● **Prompt**:
Print nothing but the lines below starting at the line that holds "purple round brick A1 level 1 -> none" and ending at the line that holds "none -> yellow brick J8:J9 level 4", including both, each exactly as written.

● **Extracted information**:
****************

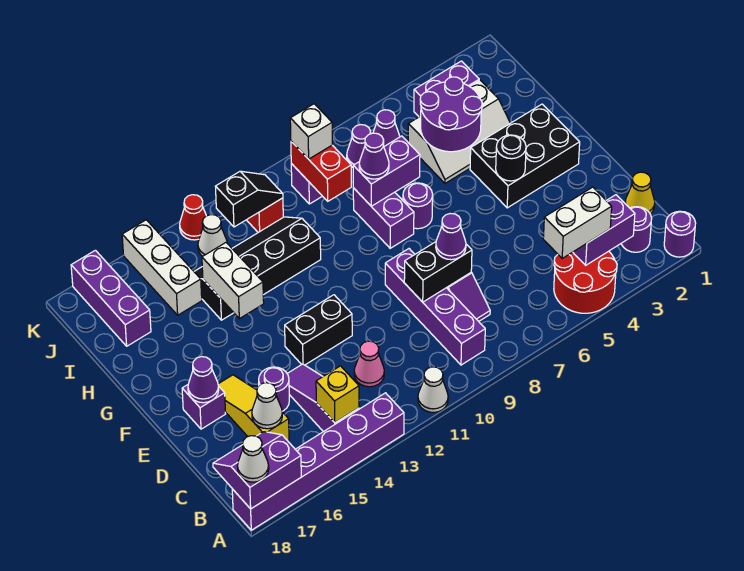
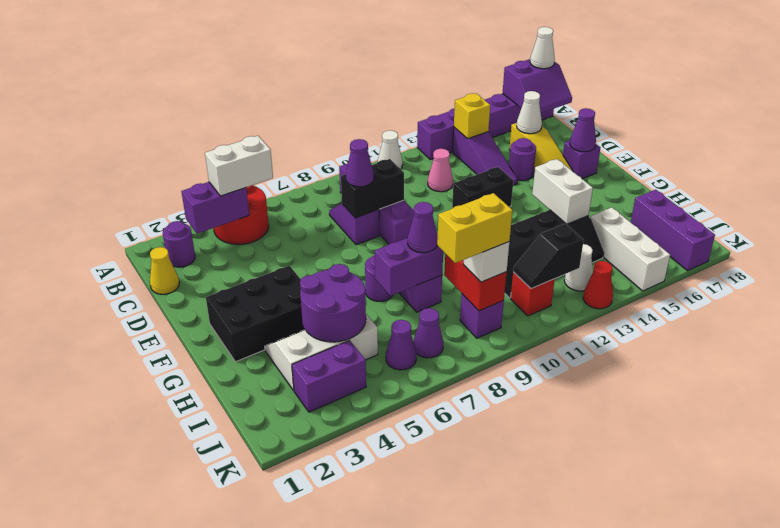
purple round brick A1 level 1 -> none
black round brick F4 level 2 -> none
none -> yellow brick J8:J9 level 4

****************

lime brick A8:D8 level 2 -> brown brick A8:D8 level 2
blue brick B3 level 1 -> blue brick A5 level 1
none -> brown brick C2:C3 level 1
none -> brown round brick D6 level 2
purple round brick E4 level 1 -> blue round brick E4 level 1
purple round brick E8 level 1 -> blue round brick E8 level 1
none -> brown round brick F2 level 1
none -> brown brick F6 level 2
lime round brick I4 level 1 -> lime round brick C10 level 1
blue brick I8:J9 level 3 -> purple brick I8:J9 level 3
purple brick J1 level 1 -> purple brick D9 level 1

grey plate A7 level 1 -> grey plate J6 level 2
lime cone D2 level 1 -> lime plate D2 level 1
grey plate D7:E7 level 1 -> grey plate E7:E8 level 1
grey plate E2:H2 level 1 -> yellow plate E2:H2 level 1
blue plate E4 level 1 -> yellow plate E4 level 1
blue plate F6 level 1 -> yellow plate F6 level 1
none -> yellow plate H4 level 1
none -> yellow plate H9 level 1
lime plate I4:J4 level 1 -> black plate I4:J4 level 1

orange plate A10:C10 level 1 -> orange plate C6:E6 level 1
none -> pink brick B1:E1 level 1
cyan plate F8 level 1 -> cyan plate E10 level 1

****************

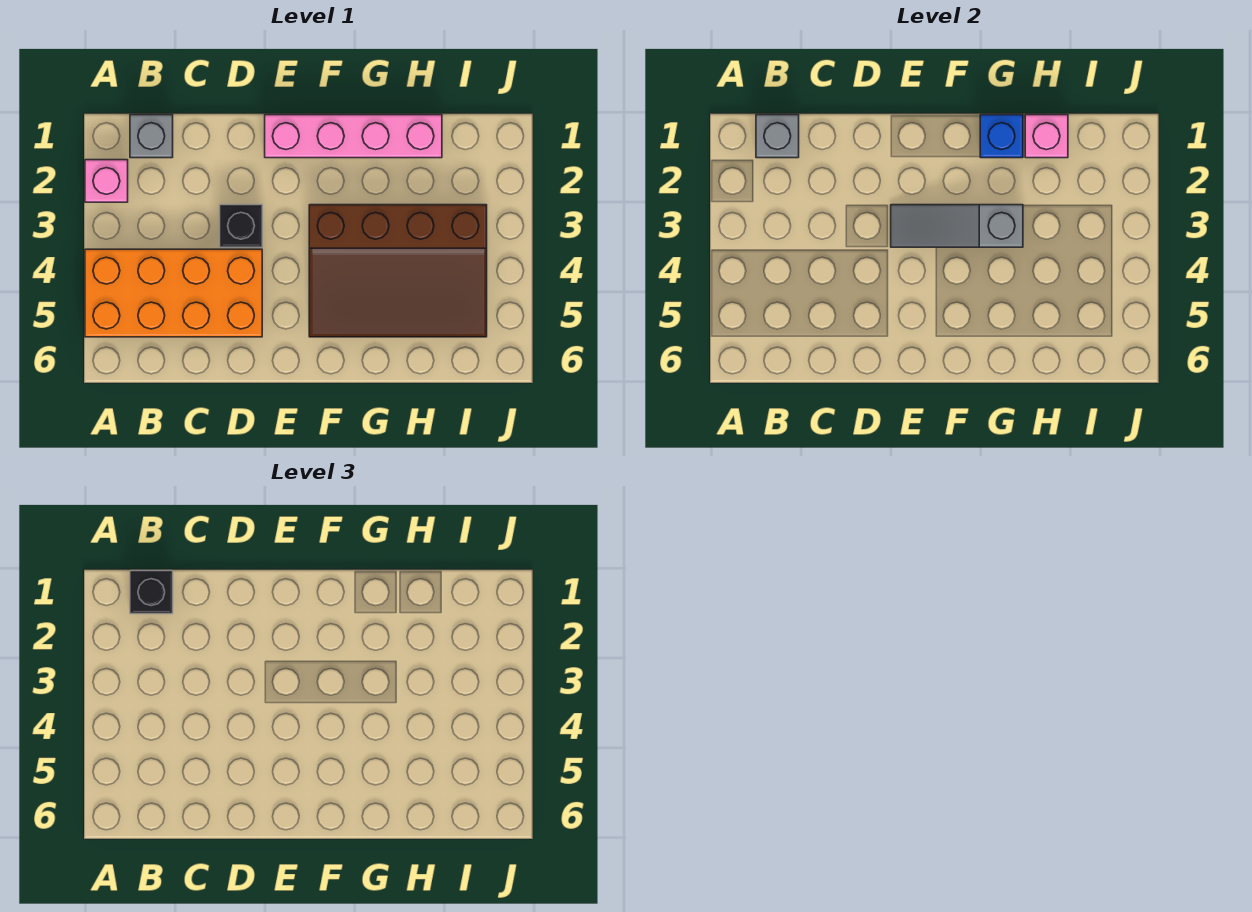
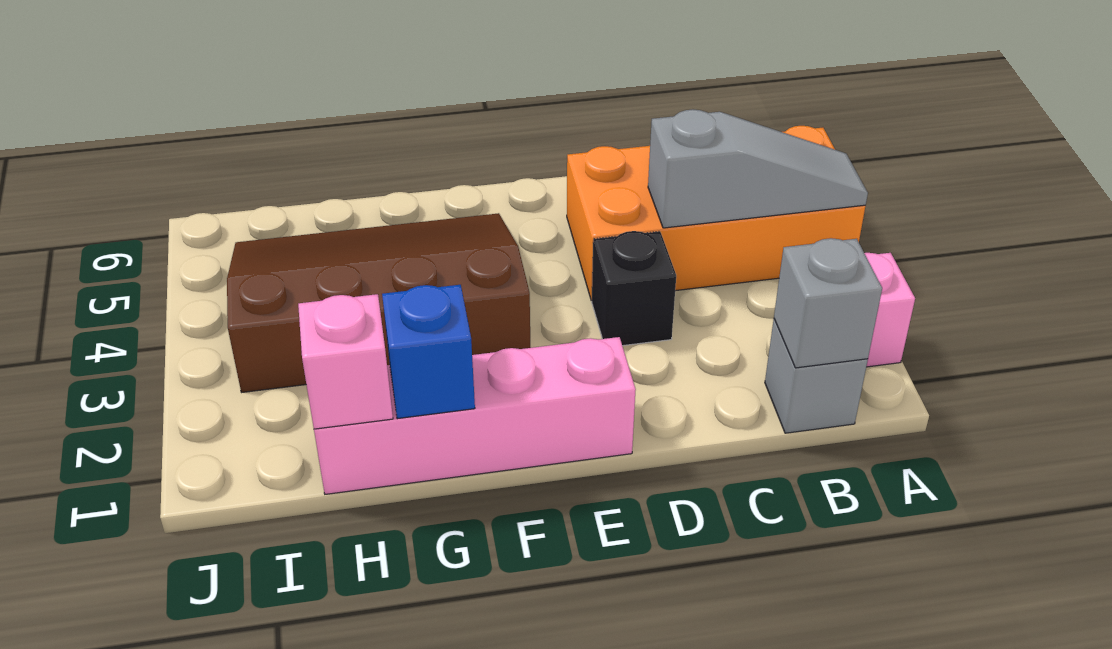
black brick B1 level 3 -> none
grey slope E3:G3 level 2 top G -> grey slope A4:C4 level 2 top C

****************

● **Response to this exercise**:
purple round brick A1 level 1 -> none
black round brick F4 level 2 -> none
none -> yellow brick J8:J9 level 4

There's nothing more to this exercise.